:: WHAT THIS TASK INVOLVES ::
Every record below should be written out exactly; pictures stay out.

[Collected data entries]
####
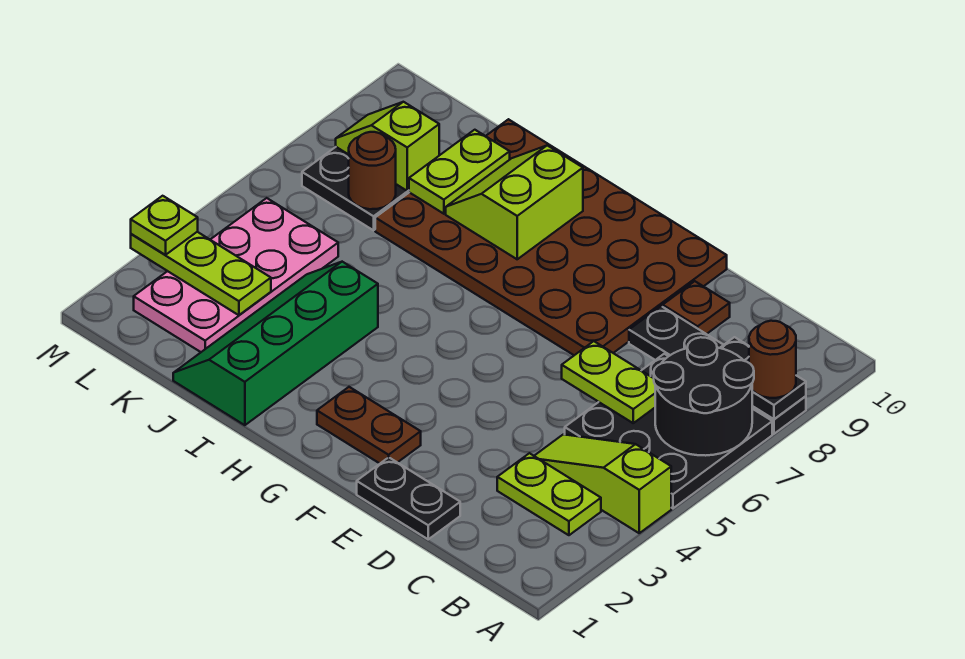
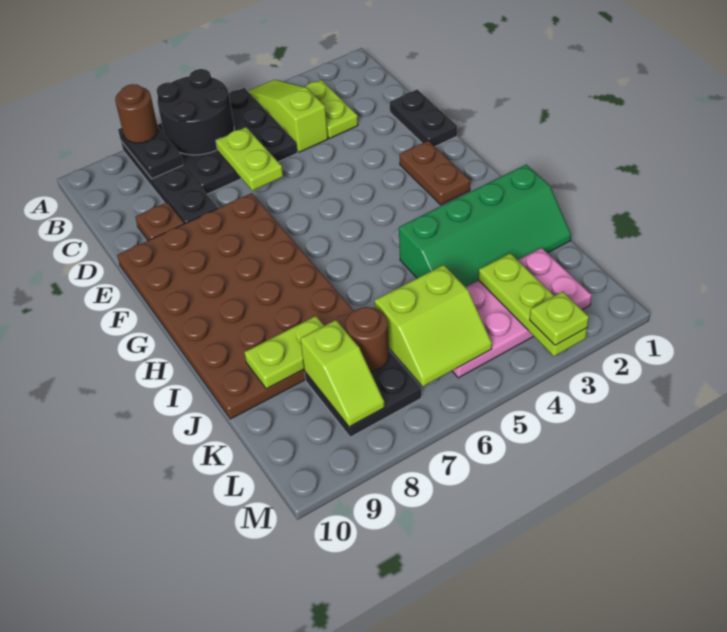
lime slope A4:C4 level 1 top A -> lime slope A4:C4 level 1 top C
lime slope H8:I9 level 2 top H -> lime slope K5:L6 level 2 top K

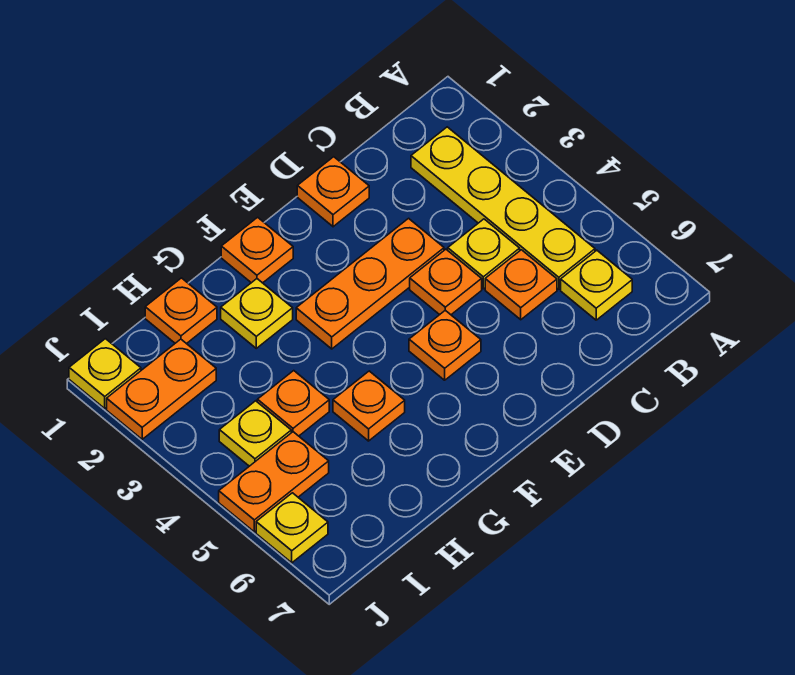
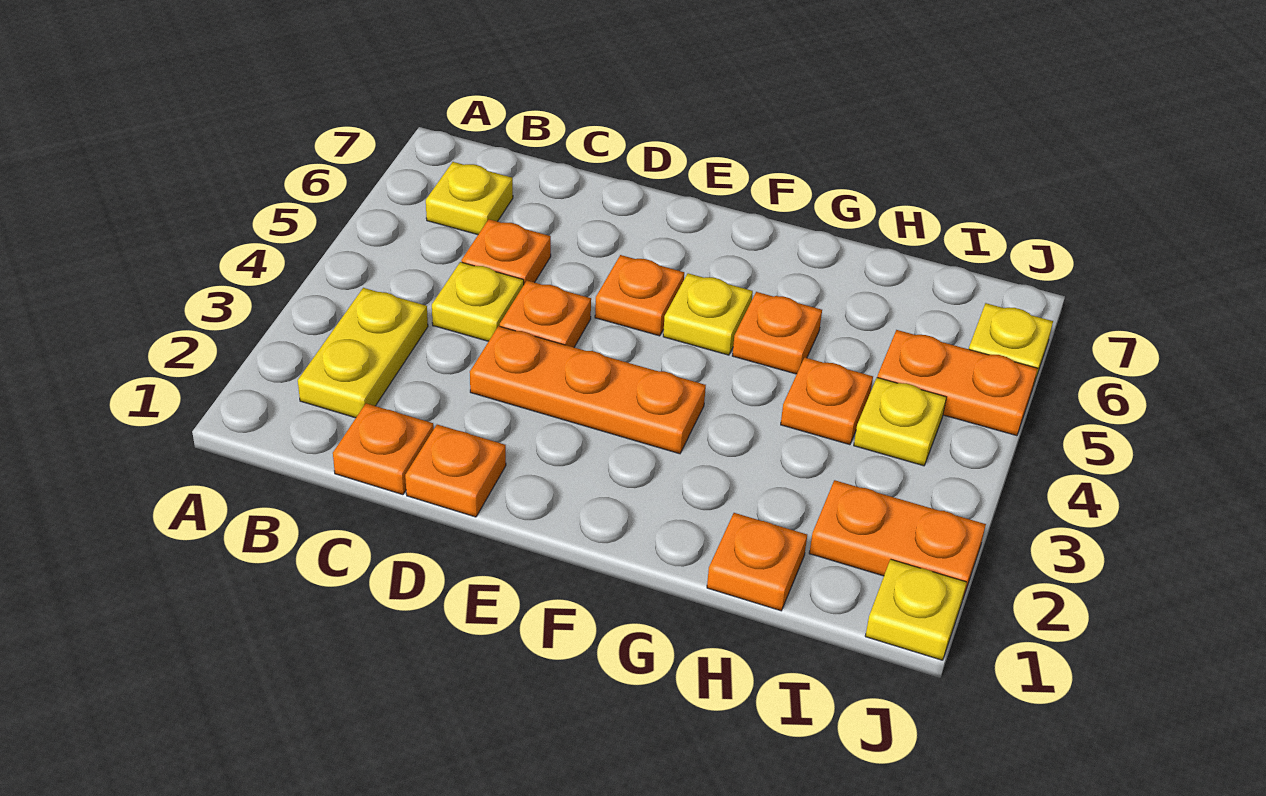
yellow plate B2:B5 level 1 -> yellow plate B2:B3 level 1
orange plate F1 level 1 -> orange plate C1 level 1
yellow plate G2 level 1 -> yellow plate F5 level 1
####
:: ANSWER BOX ::
lime slope A4:C4 level 1 top A -> lime slope A4:C4 level 1 top C
lime slope H8:I9 level 2 top H -> lime slope K5:L6 level 2 top K

yellow plate B2:B5 level 1 -> yellow plate B2:B3 level 1
orange plate F1 level 1 -> orange plate C1 level 1
yellow plate G2 level 1 -> yellow plate F5 level 1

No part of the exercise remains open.